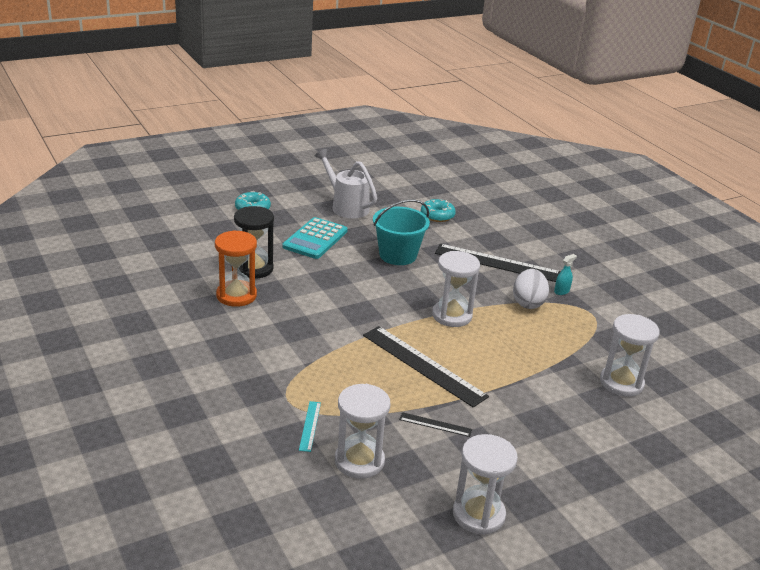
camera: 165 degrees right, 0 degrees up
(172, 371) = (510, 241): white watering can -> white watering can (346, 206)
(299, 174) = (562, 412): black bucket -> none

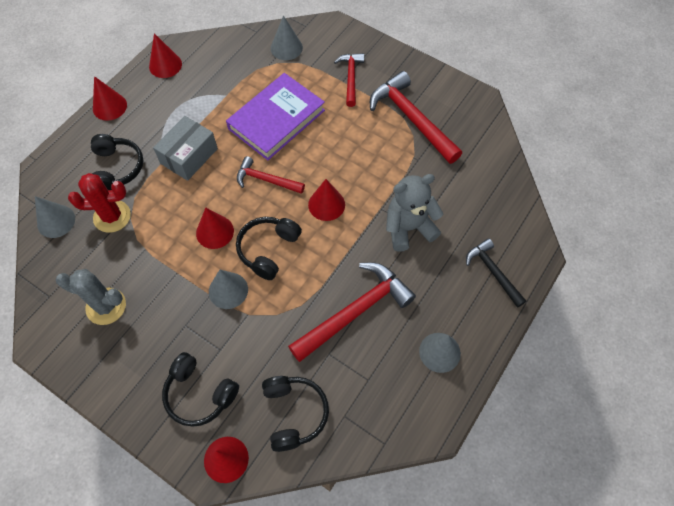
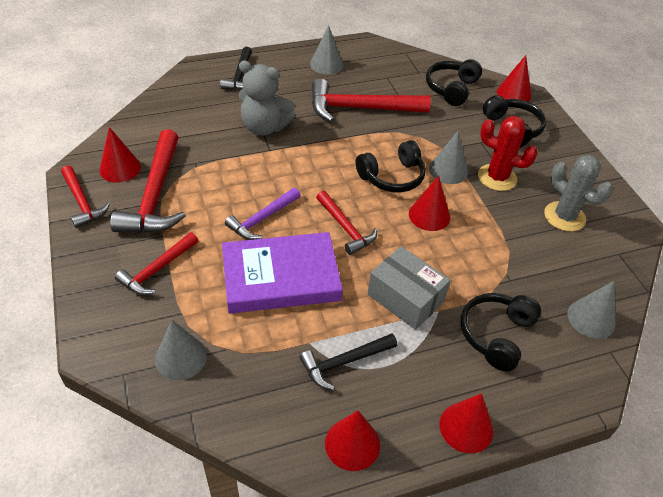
camera: 145 degrees left, 15 degrees down
(112, 216) = (525, 287): red cactus -> red cactus (497, 177)
(189, 156) = (405, 298): grey box -> grey box turned 60 degrees clockwise
(198, 97) = (344, 362): none -> black hammer
(326, 149) = (262, 219): none -> purple hammer
(326, 204) = (311, 178): red cone -> red cone (120, 168)
(446, 85) = (82, 202): none -> red hammer

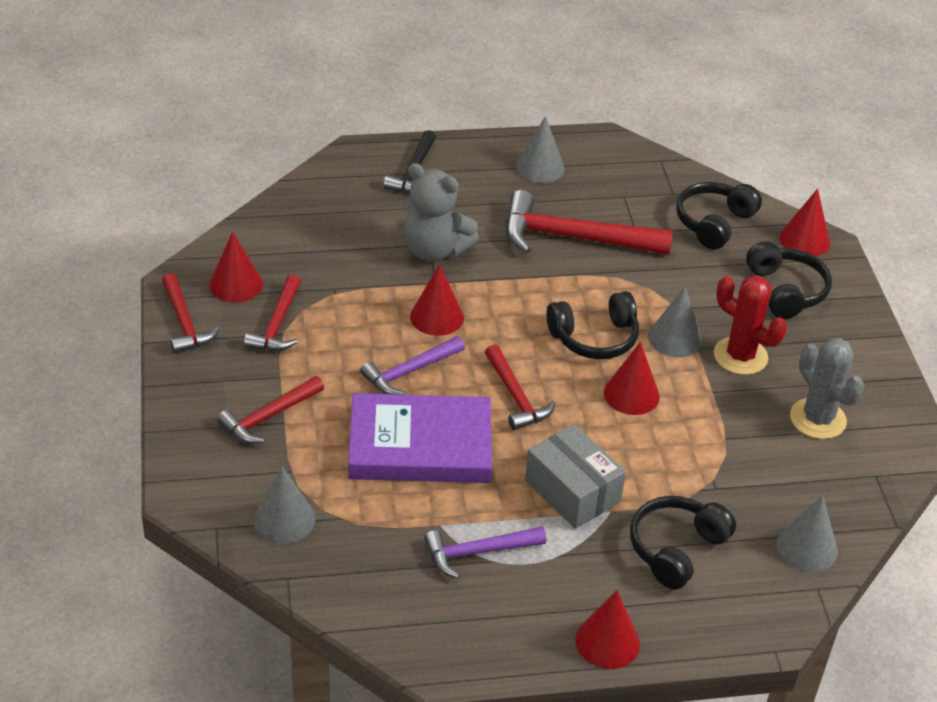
camera: 10 degrees right, 5 degrees down
(155, 195) = (277, 324): red hammer -> red hammer, size x0.58
(344, 362) = (478, 552): black hammer -> purple hammer
(352, 444) = (468, 638): red cone -> red cone (437, 317)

━━━━━━━━━━━━━━━━━━━━━━━━━━━━━━

Check each line of the data above, and please copy the ones in which the string "right" occurs.

camera: 165 degrees right, 0 degrees up
camera: 10 degrees right, 5 degrees down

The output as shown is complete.